WHAT THE EXERCISE ASKS: Can you update the entries below so that each "centreline" becomes "centerline", with everything else left as it is?

SUPPLIED RECORDS:
BEGIN
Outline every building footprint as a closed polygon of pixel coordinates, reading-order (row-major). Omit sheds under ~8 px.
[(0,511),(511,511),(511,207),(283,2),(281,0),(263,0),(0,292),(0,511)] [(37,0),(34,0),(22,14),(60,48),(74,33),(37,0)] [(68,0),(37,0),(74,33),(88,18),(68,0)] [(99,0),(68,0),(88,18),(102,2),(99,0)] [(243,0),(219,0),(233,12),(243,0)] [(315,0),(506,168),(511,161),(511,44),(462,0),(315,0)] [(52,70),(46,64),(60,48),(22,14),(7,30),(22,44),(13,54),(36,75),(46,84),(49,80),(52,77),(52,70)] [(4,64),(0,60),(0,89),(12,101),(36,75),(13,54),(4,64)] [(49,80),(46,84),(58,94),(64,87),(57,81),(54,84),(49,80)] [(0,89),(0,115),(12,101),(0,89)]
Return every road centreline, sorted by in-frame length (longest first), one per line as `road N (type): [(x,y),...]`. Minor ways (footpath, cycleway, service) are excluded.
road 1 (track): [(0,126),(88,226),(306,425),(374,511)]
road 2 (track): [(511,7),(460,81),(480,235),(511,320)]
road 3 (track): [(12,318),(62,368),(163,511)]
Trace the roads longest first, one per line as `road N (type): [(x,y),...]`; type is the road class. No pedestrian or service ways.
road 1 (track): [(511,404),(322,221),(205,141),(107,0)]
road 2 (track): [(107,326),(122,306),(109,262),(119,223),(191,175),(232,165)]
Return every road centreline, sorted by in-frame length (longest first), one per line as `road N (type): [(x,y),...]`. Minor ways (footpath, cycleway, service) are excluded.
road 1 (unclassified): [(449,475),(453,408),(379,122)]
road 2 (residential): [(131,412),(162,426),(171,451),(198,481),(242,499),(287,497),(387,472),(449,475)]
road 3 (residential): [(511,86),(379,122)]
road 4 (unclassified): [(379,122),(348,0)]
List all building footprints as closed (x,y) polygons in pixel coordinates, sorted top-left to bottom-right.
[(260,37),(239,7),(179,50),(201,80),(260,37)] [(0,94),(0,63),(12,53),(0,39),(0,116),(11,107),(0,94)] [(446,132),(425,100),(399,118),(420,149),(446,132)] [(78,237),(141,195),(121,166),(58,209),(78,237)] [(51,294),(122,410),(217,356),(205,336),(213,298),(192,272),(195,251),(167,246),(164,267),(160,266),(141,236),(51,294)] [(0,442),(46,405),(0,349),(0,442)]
END
ANSWER TO THE TASK:
Outline every building footprint as a closed polygon of pixel coordinates, reading-order (row-major). Omit sheds under ~8 px.
[(0,511),(511,511),(511,207),(283,2),(281,0),(263,0),(0,292),(0,511)] [(37,0),(34,0),(22,14),(60,48),(74,33),(37,0)] [(68,0),(37,0),(74,33),(88,18),(68,0)] [(99,0),(68,0),(88,18),(102,2),(99,0)] [(243,0),(219,0),(233,12),(243,0)] [(315,0),(506,168),(511,161),(511,44),(462,0),(315,0)] [(52,70),(46,64),(60,48),(22,14),(7,30),(22,44),(13,54),(36,75),(46,84),(49,80),(52,77),(52,70)] [(4,64),(0,60),(0,89),(12,101),(36,75),(13,54),(4,64)] [(49,80),(46,84),(58,94),(64,87),(57,81),(54,84),(49,80)] [(0,89),(0,115),(12,101),(0,89)]
Return every road centerline, sorted by in-frame length (longest first), one per line as `road N (type): [(x,y),...]`. Minor ways (footpath, cycleway, service) are excluded.
road 1 (track): [(0,126),(88,226),(306,425),(374,511)]
road 2 (track): [(511,7),(460,81),(480,235),(511,320)]
road 3 (track): [(12,318),(62,368),(163,511)]
Trace the roads longest first, one per line as `road N (type): [(x,y),...]`; type is the road class. No pedestrian or service ways.
road 1 (track): [(511,404),(322,221),(205,141),(107,0)]
road 2 (track): [(107,326),(122,306),(109,262),(119,223),(191,175),(232,165)]
Return every road centerline, sorted by in-frame length (longest first), one per line as `road N (type): [(x,y),...]`. Minor ways (footpath, cycleway, service) are excluded.
road 1 (unclassified): [(449,475),(453,408),(379,122)]
road 2 (residential): [(131,412),(162,426),(171,451),(198,481),(242,499),(287,497),(387,472),(449,475)]
road 3 (residential): [(511,86),(379,122)]
road 4 (unclassified): [(379,122),(348,0)]
List all building footprints as closed (x,y) polygons in pixel coordinates, sorted top-left to bottom-right.
[(260,37),(239,7),(179,50),(201,80),(260,37)] [(0,94),(0,63),(12,53),(0,39),(0,116),(11,107),(0,94)] [(446,132),(425,100),(399,118),(420,149),(446,132)] [(78,237),(141,195),(121,166),(58,209),(78,237)] [(51,294),(122,410),(217,356),(205,336),(213,298),(192,272),(195,251),(167,246),(164,267),(160,266),(141,236),(51,294)] [(0,442),(46,405),(0,349),(0,442)]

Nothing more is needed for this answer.